=== Section Start ===
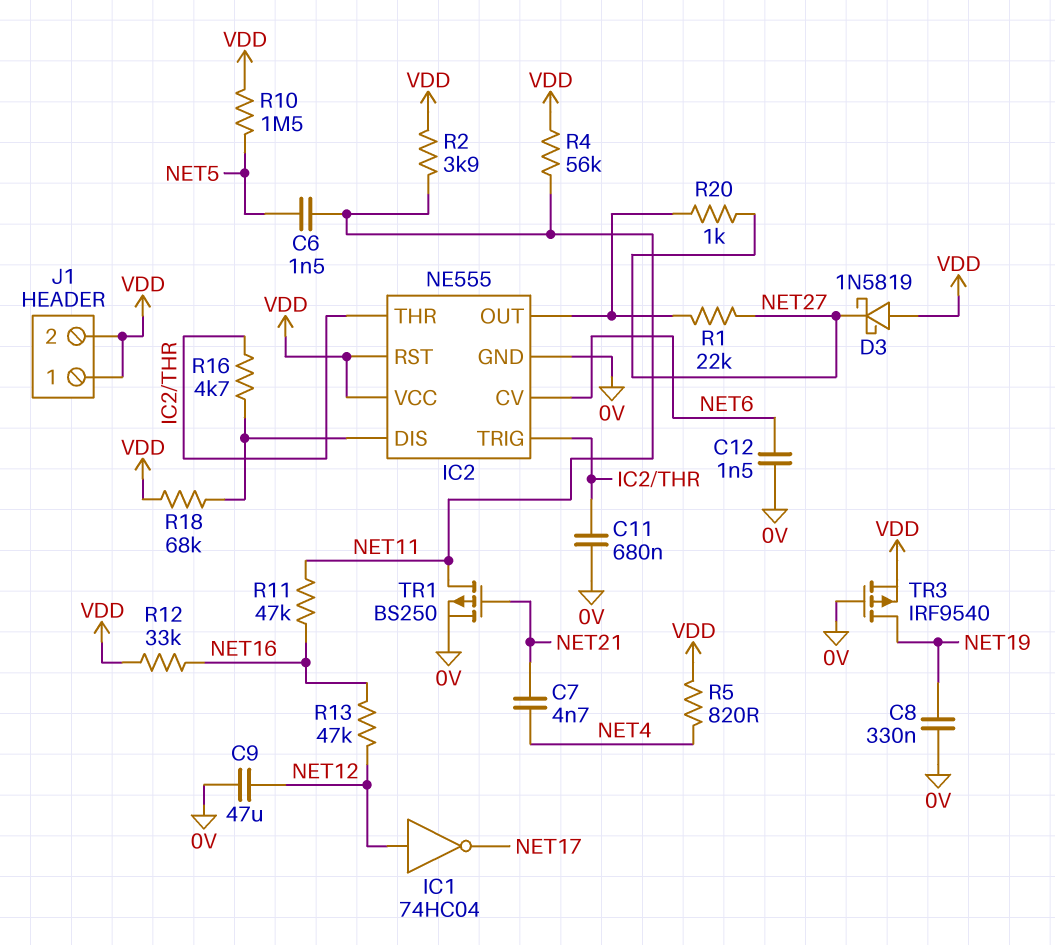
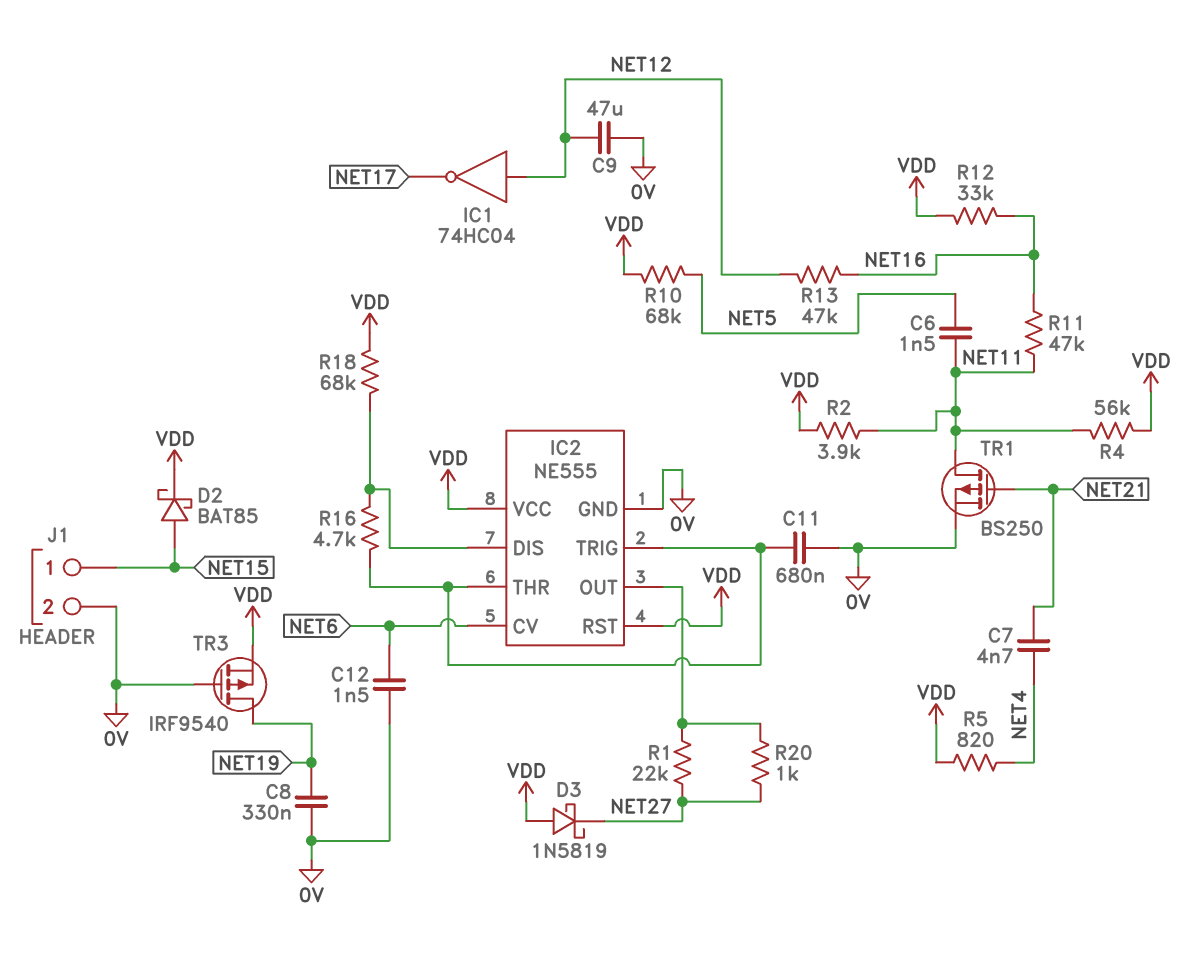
D2: none -> schottky BAT85 (A NET15, K VDD)
J1 pin 1: VDD -> NET15
J1 pin 2: VDD -> 0V
R10: 1.5M (NET5, VDD) -> 68k (NET5, VDD)

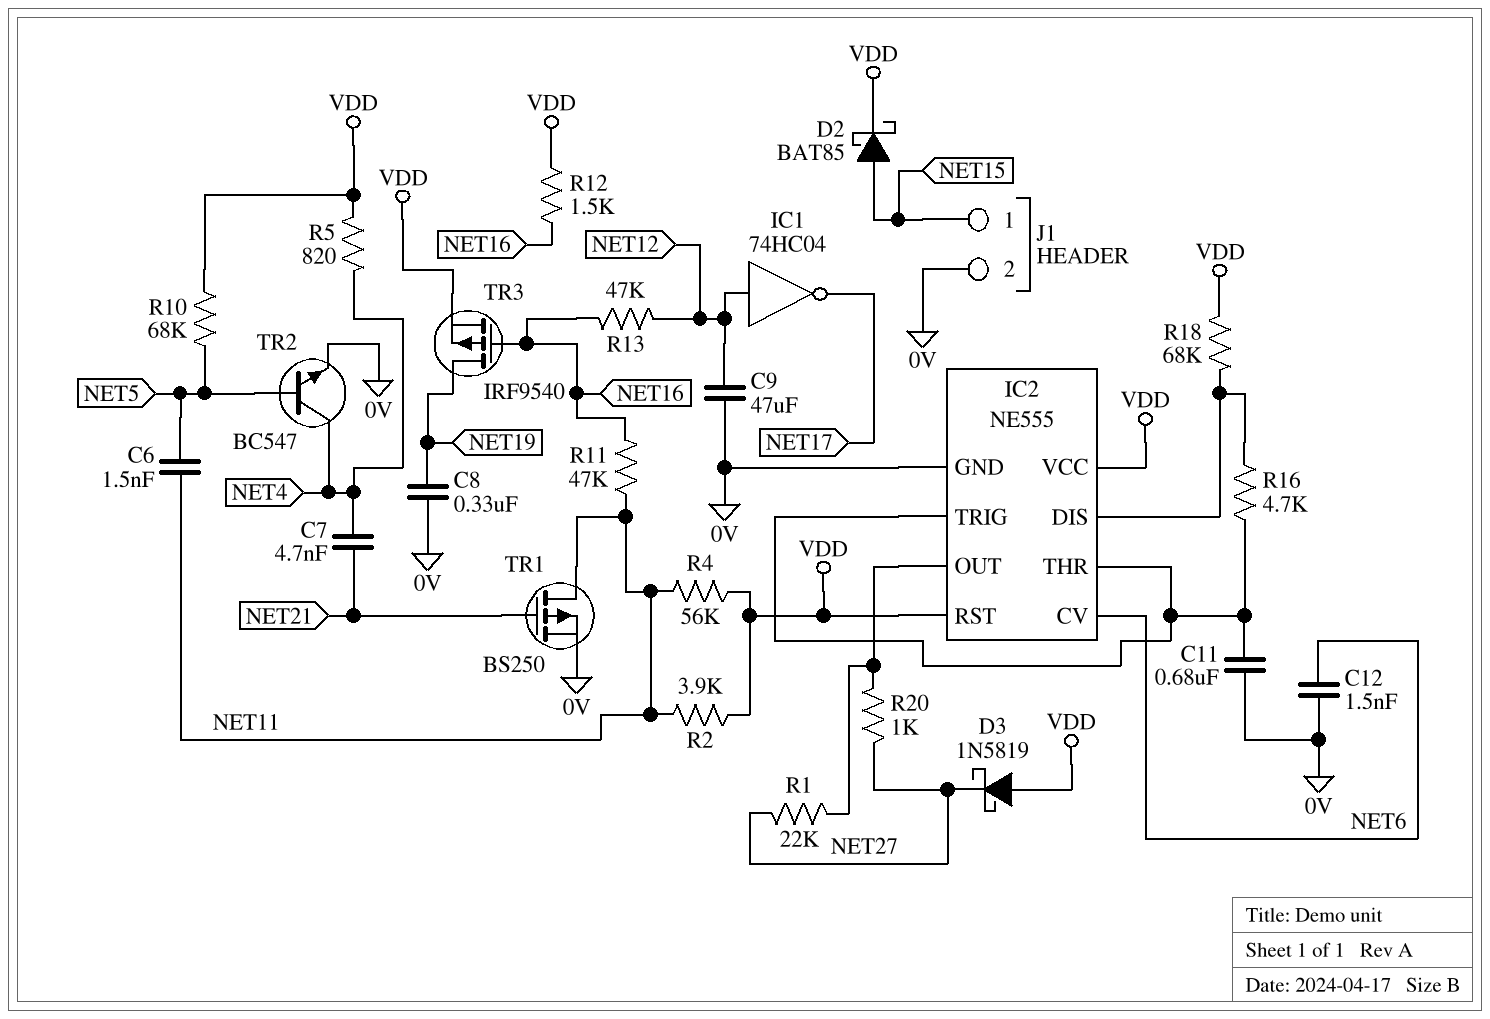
R12: 33k (NET16, VDD) -> 1.5k (NET16, VDD)
TR2: none -> NPN BC547 (B NET5, C NET4, E 0V)
TR3: PMOS IRF9540 (G 0V, D NET19, S VDD) -> PMOS IRF9540 (G NET16, D NET19, S VDD)

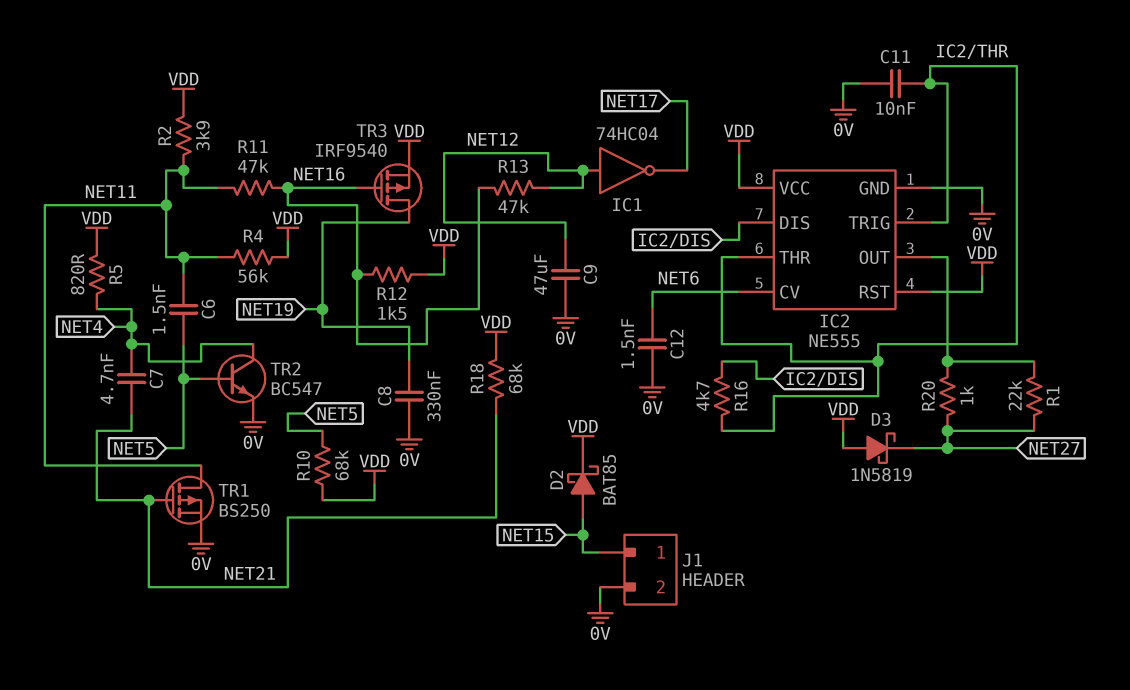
C11: 680nF (0V, IC2/THR) -> 10nF (0V, IC2/THR)
R18: 68k (IC2/DIS, VDD) -> 68k (NET21, VDD)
=== Section End ===
● Problem statement
Report the total of lines above containing the string "none", and write nothing besides it.

● Reply to the exercise
2